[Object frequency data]
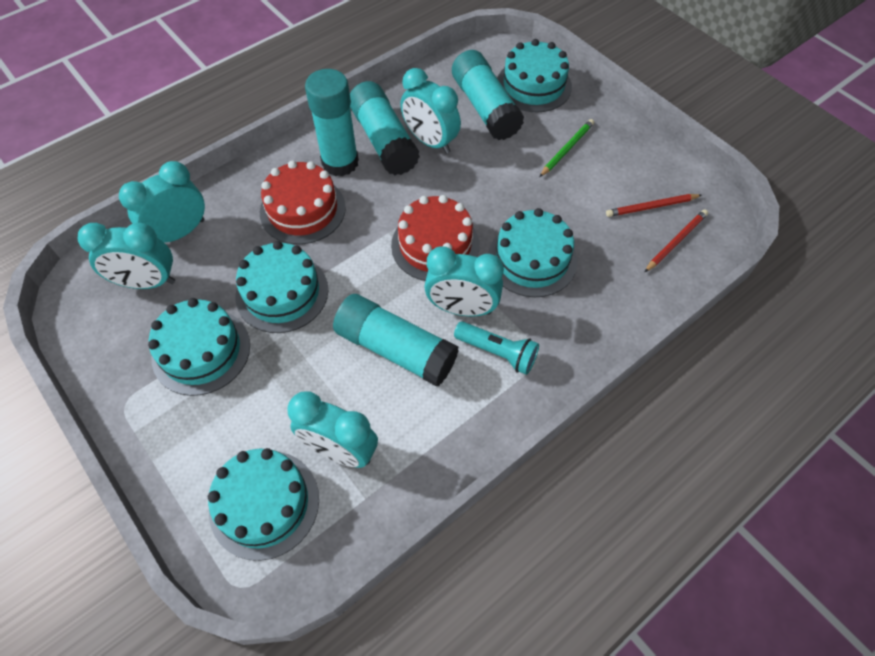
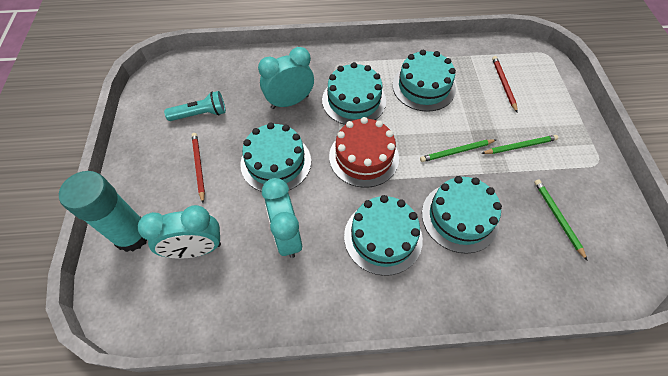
green pencil: [539,119,594,177] = 1 -> [420,139,496,162] [481,135,558,154] [534,179,588,261] = 3
red cake: [260,161,346,244] [391,195,479,281] = 2 -> [329,117,399,188] = 1
turquoise clock: [78,223,175,289] [119,161,205,243] [287,392,378,468] [400,68,461,154] [424,247,504,316] = 5 -> [138,205,221,259] [258,47,314,109] [262,178,302,258] = 3
turquoise glue stick: [305,69,359,177] [333,294,459,386] [350,81,420,175] [452,50,524,140] = 4 -> [59,171,147,252] = 1

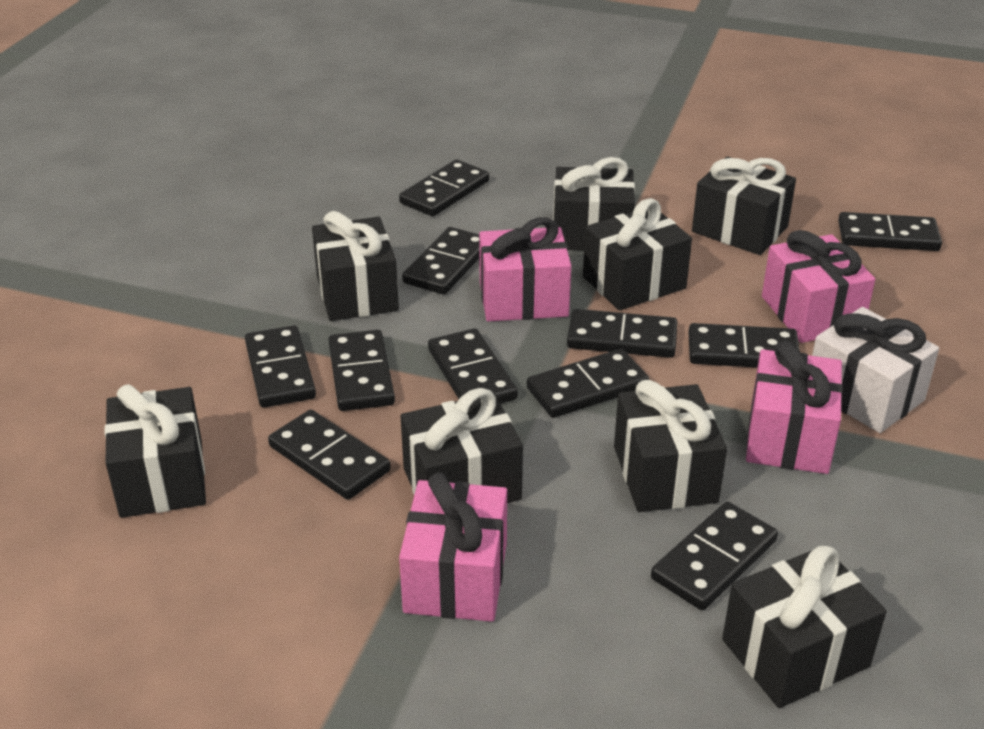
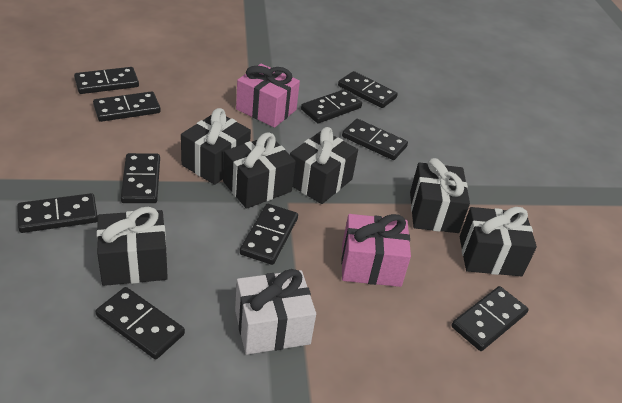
black domino: [245,325,316,408] [268,410,391,500] [329,330,395,411] [399,159,489,217] [402,227,480,295] [428,328,518,404] [527,349,649,418] [567,309,677,358] [651,502,778,610] [689,323,800,368] [838,212,942,251] = 11 -> [17,193,98,233] [74,67,139,94] [93,91,161,122] [96,287,185,359] [121,153,160,203] [240,204,298,265] [301,89,362,123] [338,71,398,108] [342,119,408,160] [452,286,529,351] = 10
black gift: [105,384,206,518] [312,211,399,321] [401,388,523,503] [553,157,635,251] [583,198,692,311] [614,380,727,512] [692,157,796,255] [722,546,886,708] = 8 -> [97,207,168,286] [181,108,251,185] [223,132,296,209] [290,127,358,204] [410,158,470,233] [460,207,537,276] = 6
pink gift: [399,472,507,622] [479,217,571,321] [746,341,843,474] [762,230,875,343] = 4 -> [236,64,300,128] [341,214,411,287] = 2

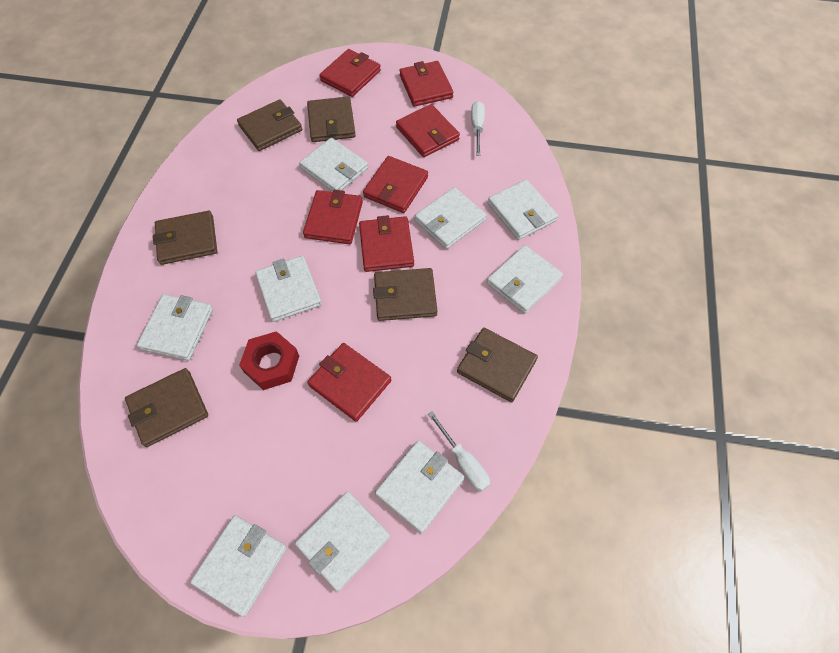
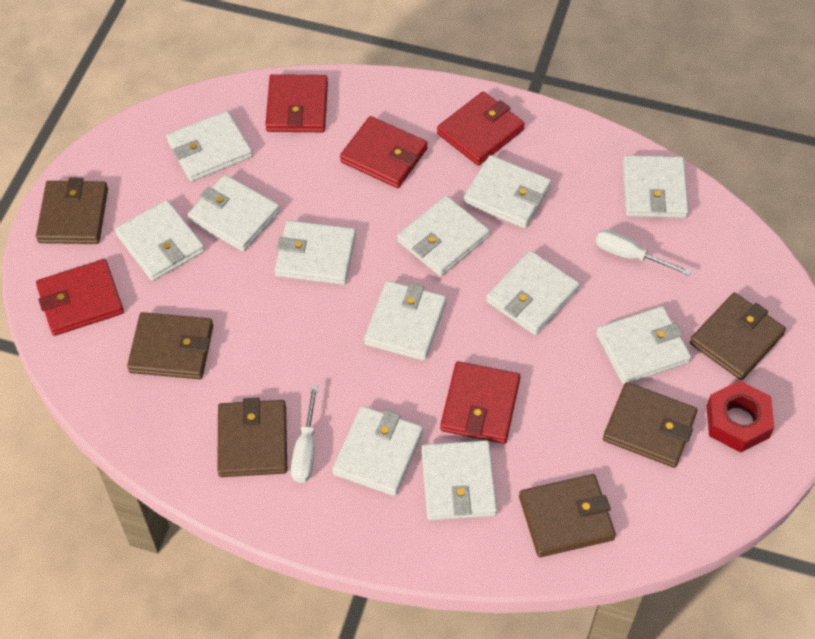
red wallet: [303,190,363,244] [307,343,391,422] [319,49,381,97] [359,215,414,272] [363,156,428,213] [396,104,460,157] [399,61,453,107] = 7 -> [36,259,124,336] [265,74,328,132] [340,116,428,188] [437,91,525,166] [440,361,521,444] = 5
white wallet: [137,294,213,361] [190,515,287,617] [255,256,322,322] [295,491,390,592] [299,138,368,192] [375,440,464,534] [415,187,487,249] [487,245,563,314] [488,179,558,240] = 9 -> [115,200,205,281] [167,111,253,182] [188,175,280,252] [275,220,356,285] [332,406,423,496] [364,281,447,361] [397,196,490,276] [421,440,497,520] [463,155,551,228] [486,250,580,335] [596,306,691,385] [623,155,689,218] = 12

## WHAT YOU WILL DO:
Find the word "turquoise" in the entries, then copy out every line that has it.

## RESPONSE TO THIS TASK:
turquoise clock: [78,223,175,289] [119,161,205,243] [287,392,378,468] [400,68,461,154] [424,247,504,316] = 5 -> [138,205,221,259] [258,47,314,109] [262,178,302,258] = 3
turquoise glue stick: [305,69,359,177] [333,294,459,386] [350,81,420,175] [452,50,524,140] = 4 -> [59,171,147,252] = 1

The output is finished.